■ About this task
Wherever "DGND" appears in a line of the records below, count that line, and report only the number.

■ Data provided
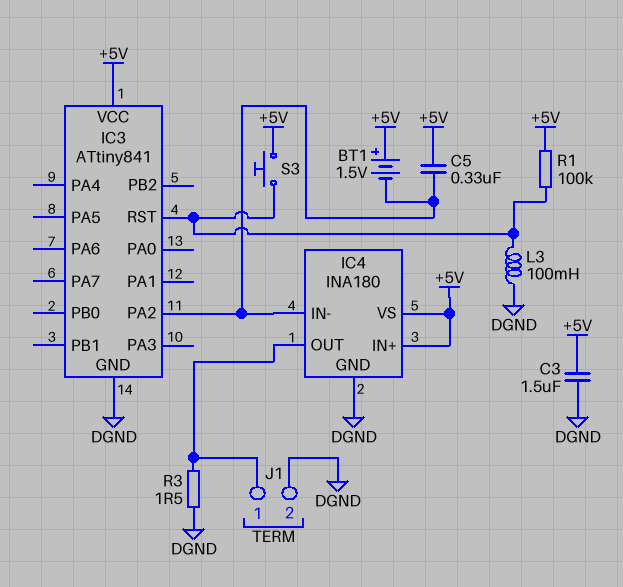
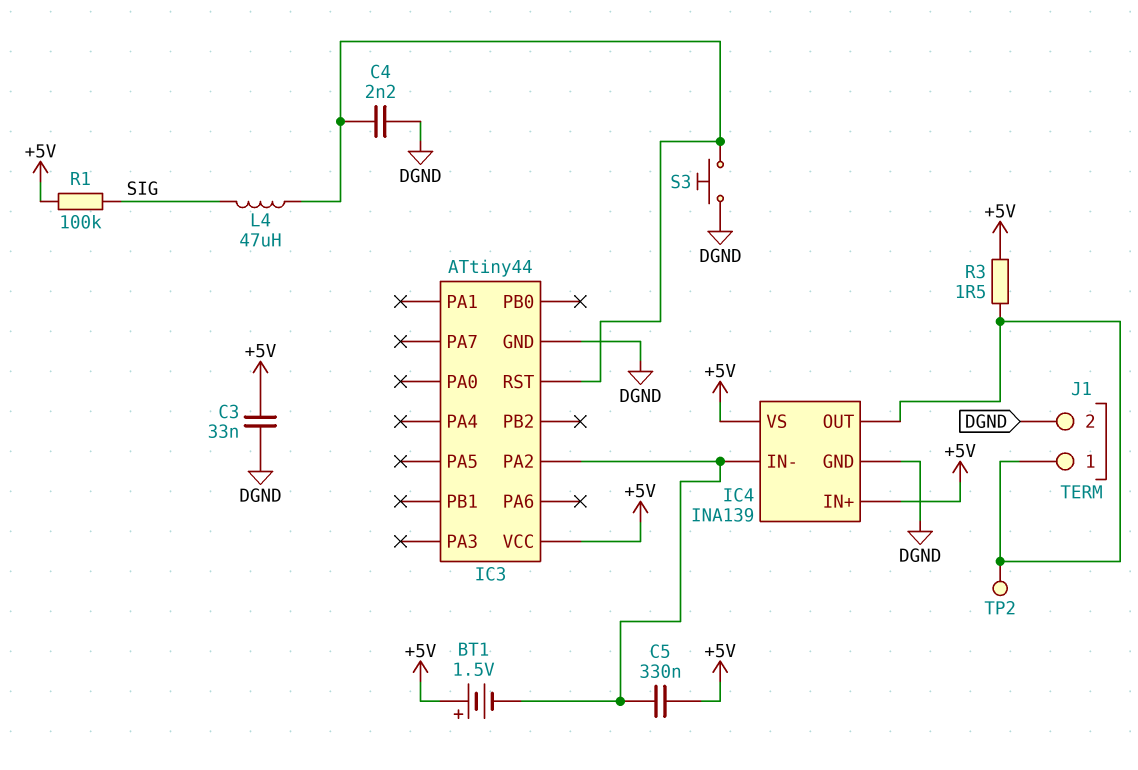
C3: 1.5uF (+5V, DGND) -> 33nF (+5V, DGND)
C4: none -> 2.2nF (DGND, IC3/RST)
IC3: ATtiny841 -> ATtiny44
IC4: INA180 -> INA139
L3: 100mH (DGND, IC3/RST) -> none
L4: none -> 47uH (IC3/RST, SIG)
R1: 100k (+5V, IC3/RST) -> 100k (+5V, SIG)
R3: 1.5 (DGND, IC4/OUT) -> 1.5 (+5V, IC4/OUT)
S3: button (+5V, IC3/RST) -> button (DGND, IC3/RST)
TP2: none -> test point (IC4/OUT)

■ Answer section
5